··· Data supplied ···
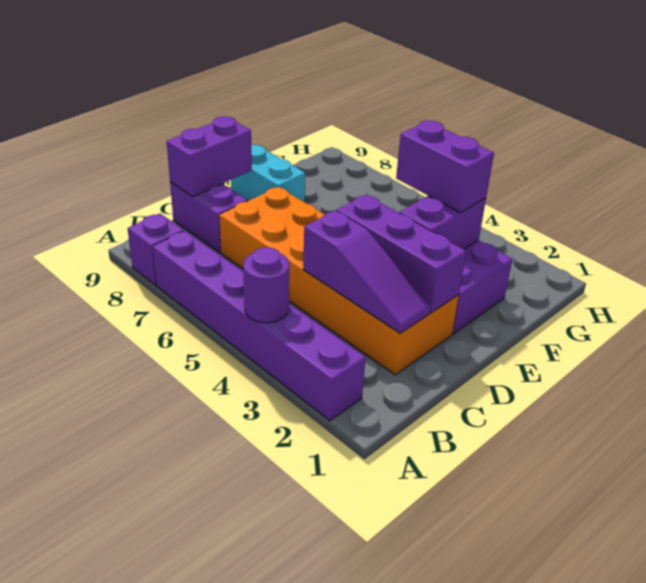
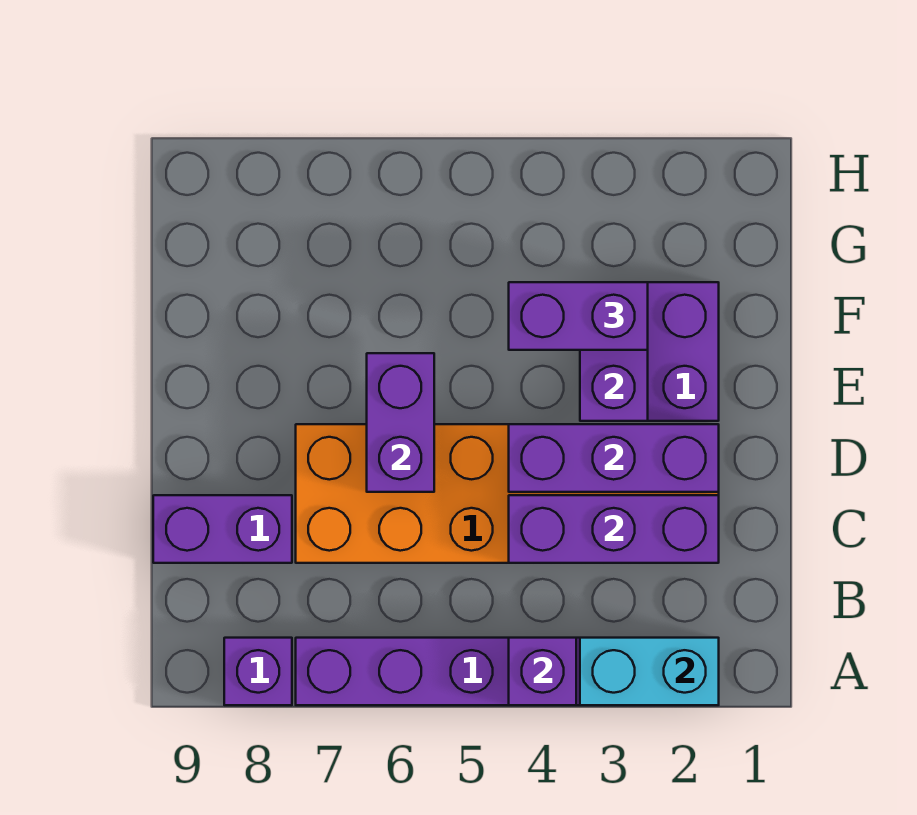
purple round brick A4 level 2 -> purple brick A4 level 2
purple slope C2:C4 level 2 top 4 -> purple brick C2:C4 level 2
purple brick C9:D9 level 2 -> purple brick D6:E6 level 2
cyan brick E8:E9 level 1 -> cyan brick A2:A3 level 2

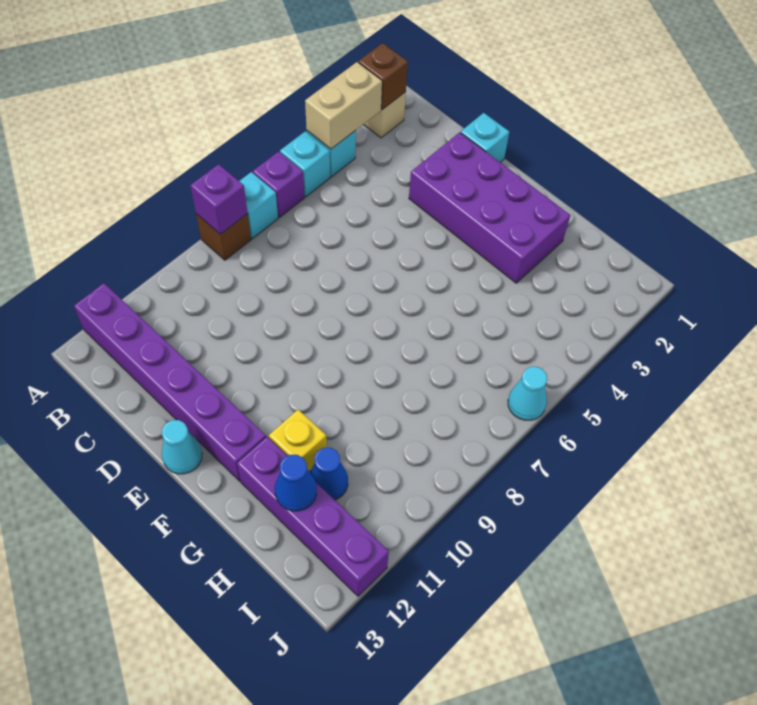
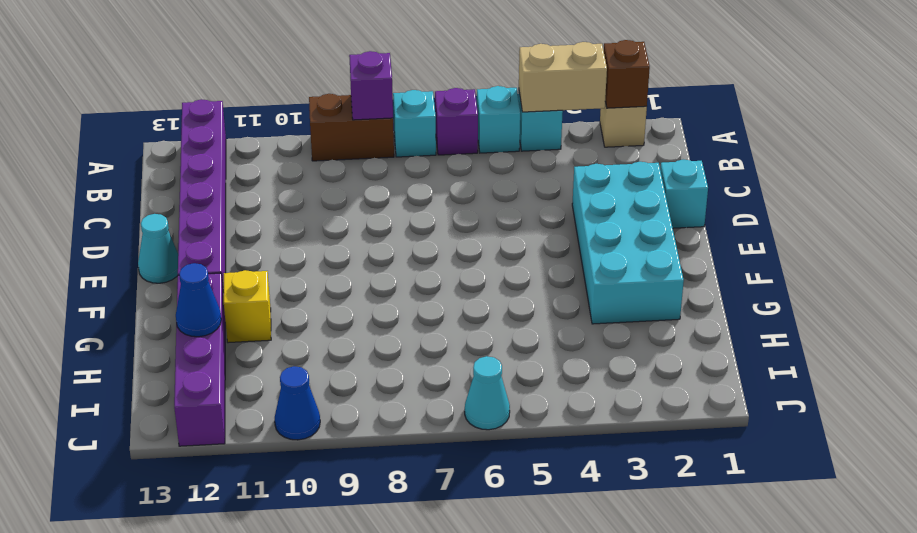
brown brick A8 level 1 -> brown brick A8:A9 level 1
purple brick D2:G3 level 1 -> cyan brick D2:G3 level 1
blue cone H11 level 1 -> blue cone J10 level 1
···
◆ Task item:
Would you transcribe all of the data exactly, apart from its pictures?

◆ Response to the exercise:
purple round brick A4 level 2 -> purple brick A4 level 2
purple slope C2:C4 level 2 top 4 -> purple brick C2:C4 level 2
purple brick C9:D9 level 2 -> purple brick D6:E6 level 2
cyan brick E8:E9 level 1 -> cyan brick A2:A3 level 2

brown brick A8 level 1 -> brown brick A8:A9 level 1
purple brick D2:G3 level 1 -> cyan brick D2:G3 level 1
blue cone H11 level 1 -> blue cone J10 level 1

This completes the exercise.